## Task
Output the listing word for word, minus images.

## Information provided
------------------------------
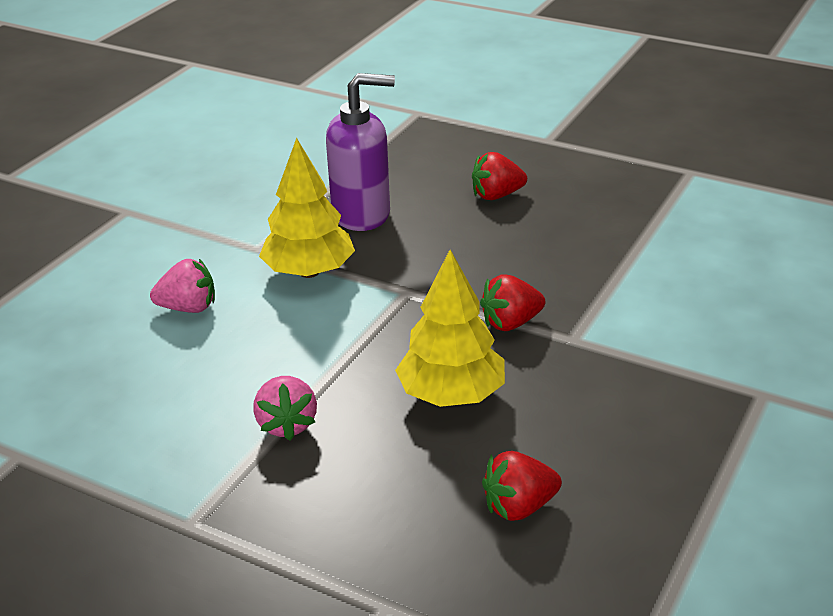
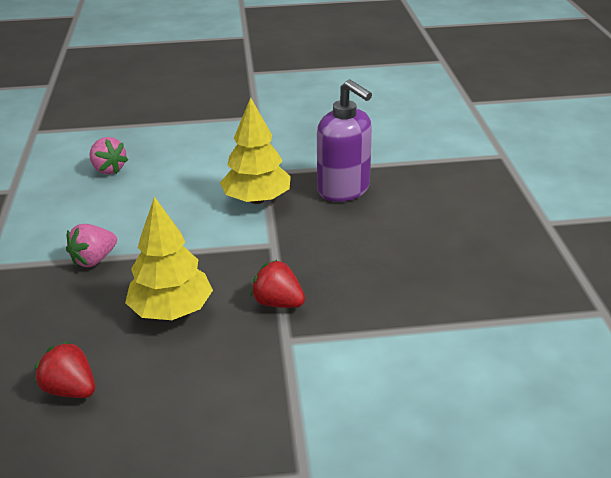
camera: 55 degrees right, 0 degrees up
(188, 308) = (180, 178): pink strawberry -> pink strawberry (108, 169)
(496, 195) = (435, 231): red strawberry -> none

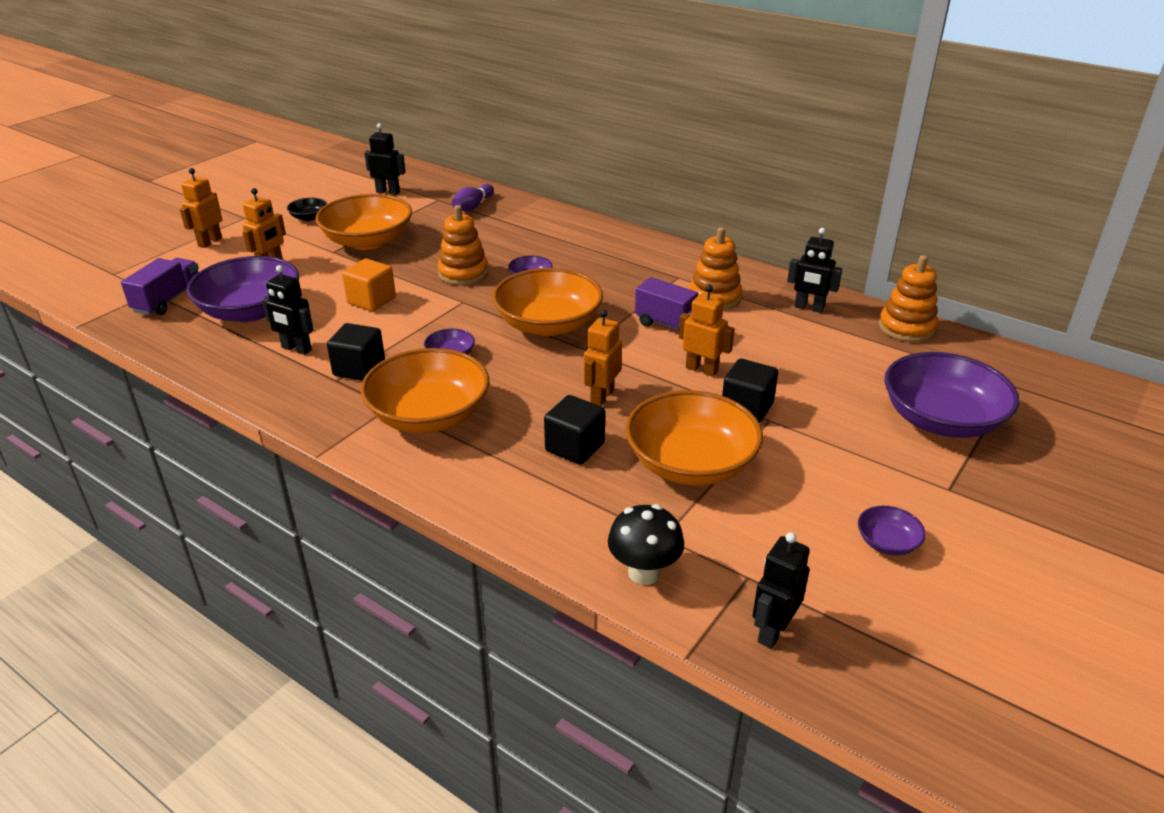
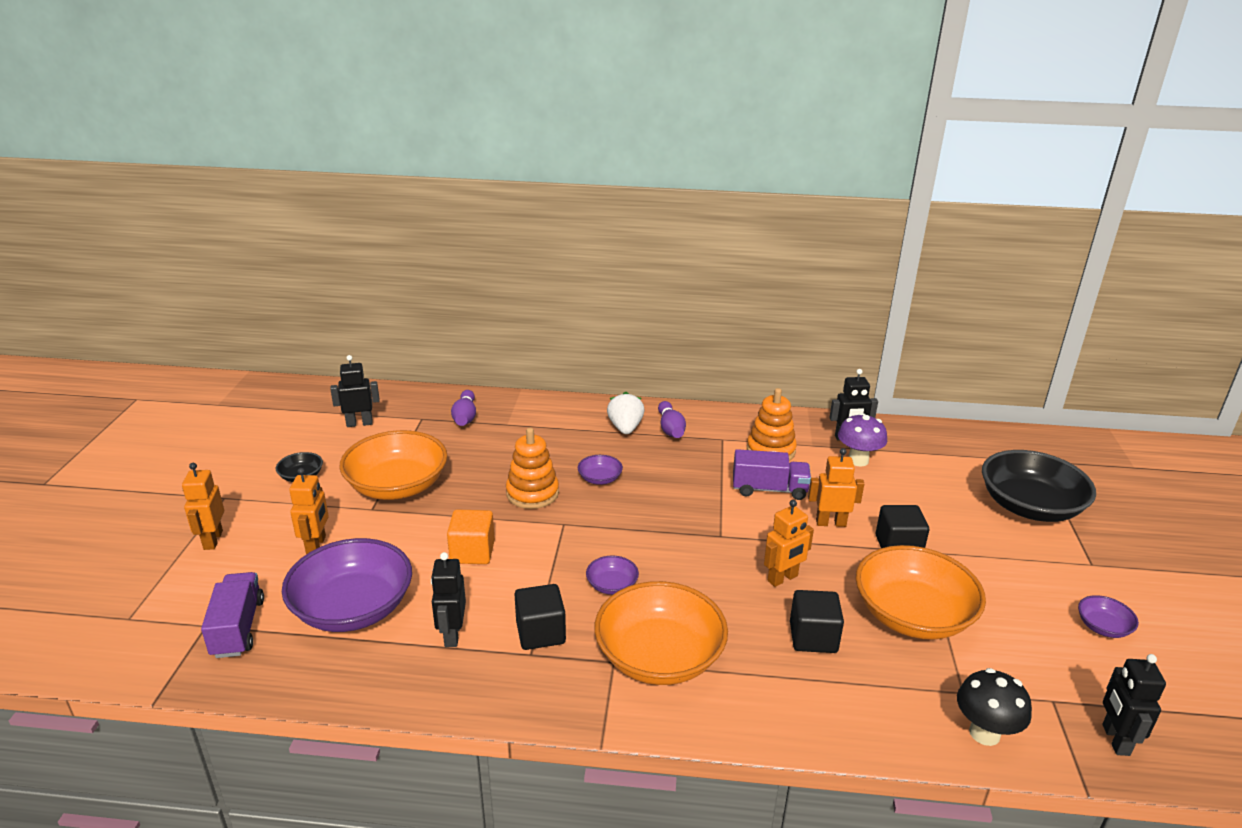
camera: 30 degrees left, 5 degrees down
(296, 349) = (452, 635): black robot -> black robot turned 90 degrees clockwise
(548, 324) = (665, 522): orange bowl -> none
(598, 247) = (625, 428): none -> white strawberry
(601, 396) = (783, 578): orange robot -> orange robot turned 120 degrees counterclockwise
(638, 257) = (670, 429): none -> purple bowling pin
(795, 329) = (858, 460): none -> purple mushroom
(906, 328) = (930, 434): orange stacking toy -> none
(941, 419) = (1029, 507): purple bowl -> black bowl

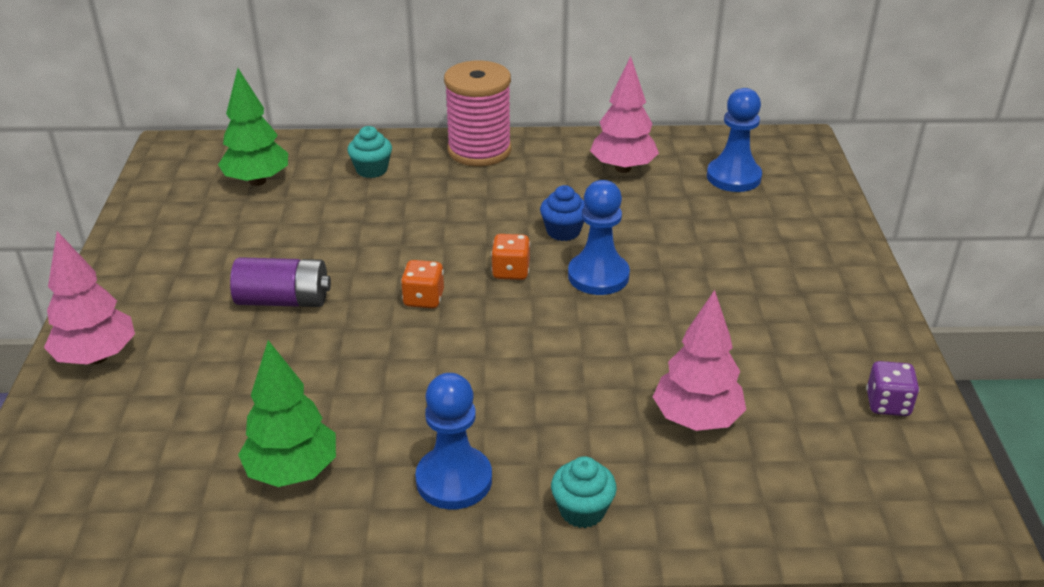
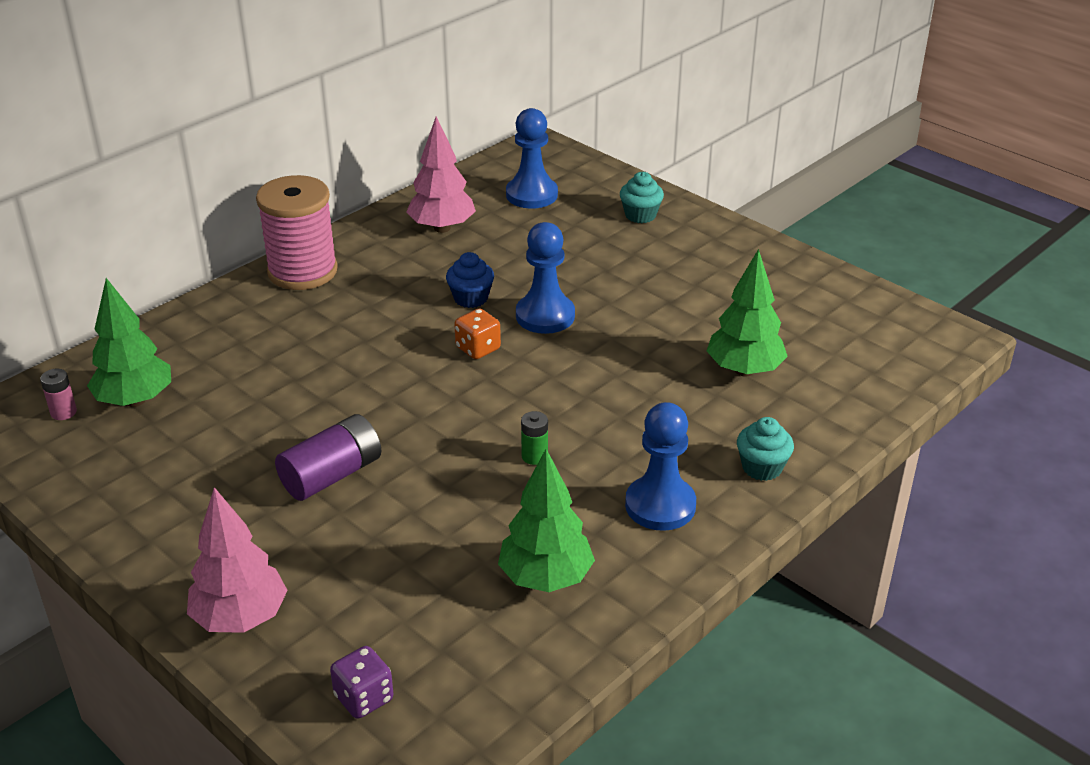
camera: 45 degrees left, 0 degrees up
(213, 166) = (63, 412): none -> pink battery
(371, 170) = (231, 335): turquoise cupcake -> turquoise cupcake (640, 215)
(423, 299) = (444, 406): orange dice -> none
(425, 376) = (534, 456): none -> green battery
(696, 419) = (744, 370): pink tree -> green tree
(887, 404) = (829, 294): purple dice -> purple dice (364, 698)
------------------------------
## Response area
camera: 55 degrees right, 0 degrees up
(188, 308) = (180, 178): pink strawberry -> pink strawberry (108, 169)
(496, 195) = (435, 231): red strawberry -> none

camera: 30 degrees left, 5 degrees down
(296, 349) = (452, 635): black robot -> black robot turned 90 degrees clockwise
(548, 324) = (665, 522): orange bowl -> none
(598, 247) = (625, 428): none -> white strawberry
(601, 396) = (783, 578): orange robot -> orange robot turned 120 degrees counterclockwise
(638, 257) = (670, 429): none -> purple bowling pin
(795, 329) = (858, 460): none -> purple mushroom
(906, 328) = (930, 434): orange stacking toy -> none
(941, 419) = (1029, 507): purple bowl -> black bowl

camera: 45 degrees left, 0 degrees up
(213, 166) = (63, 412): none -> pink battery
(371, 170) = (231, 335): turquoise cupcake -> turquoise cupcake (640, 215)
(423, 299) = (444, 406): orange dice -> none
(425, 376) = (534, 456): none -> green battery
(696, 419) = (744, 370): pink tree -> green tree
(887, 404) = (829, 294): purple dice -> purple dice (364, 698)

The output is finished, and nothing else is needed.